» Information supplied
=== Section Start ===

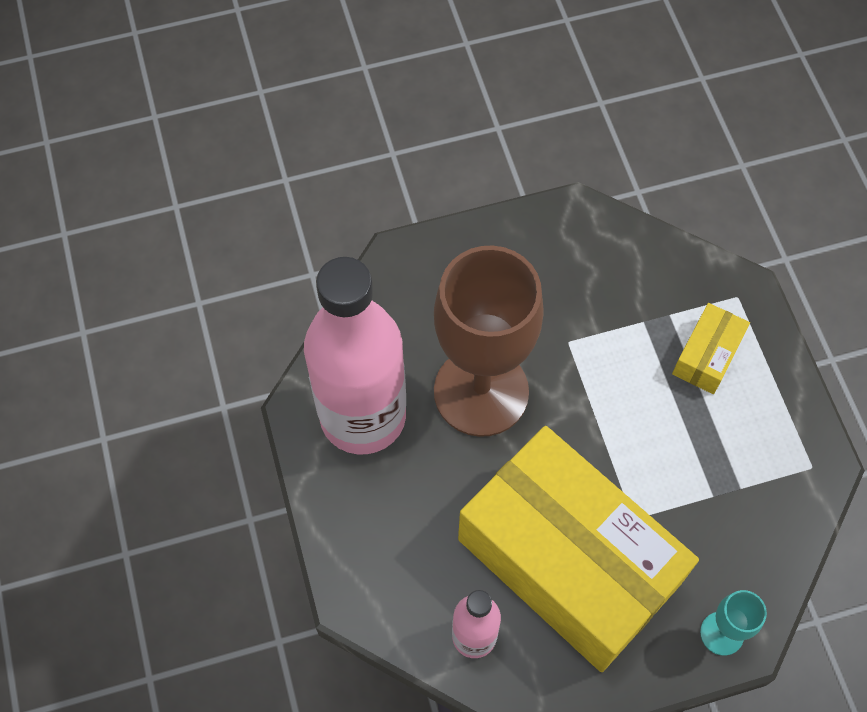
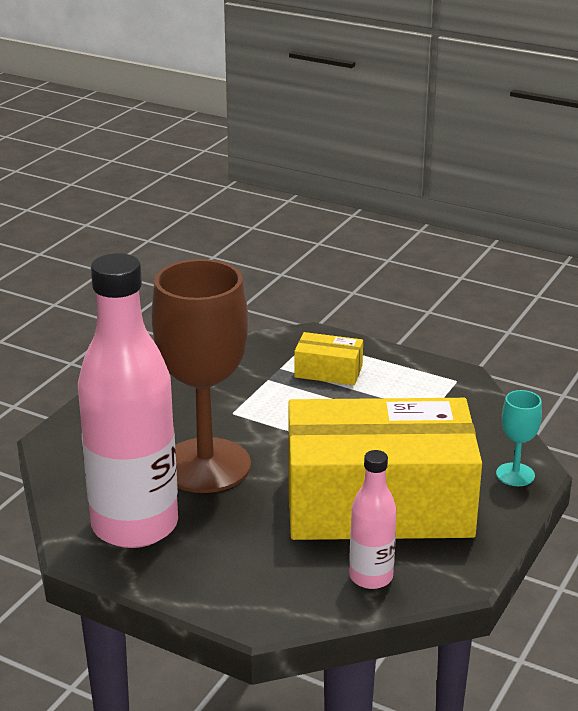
camera: 45 degrees left, 35 degrees down
yellow box [672,303,750,394] -> yellow box turned 60 degrees counterclockwise [294,332,363,385]

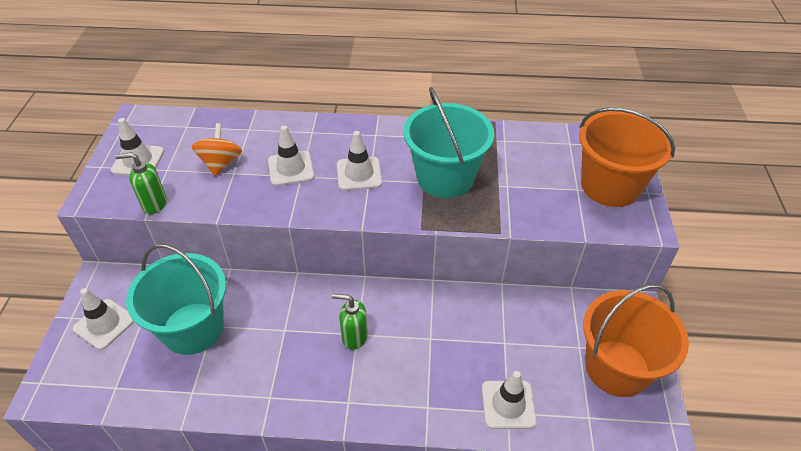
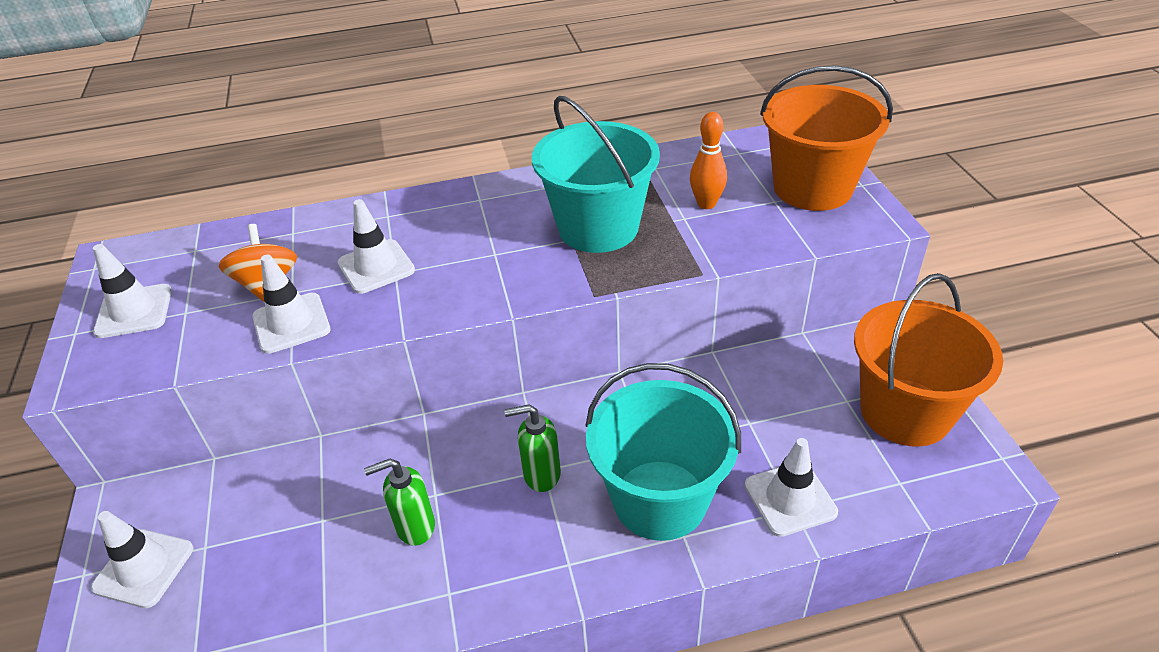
camera: 15 degrees left, 5 degrees down
green soap dispenser [116,152,167,214] -> green soap dispenser moved to [364,458,435,546]
turquoise bucket [126,244,226,355] -> turquoise bucket moved to [585,363,741,541]
white traffic cone [337,131,382,191] -> white traffic cone moved to [252,254,331,354]
none -> orange bowling pin [690,112,727,209]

=== Section End ===

» Directions
The number of lines in the listing above that contain "camera" is all that should be stated.

» Answer box
2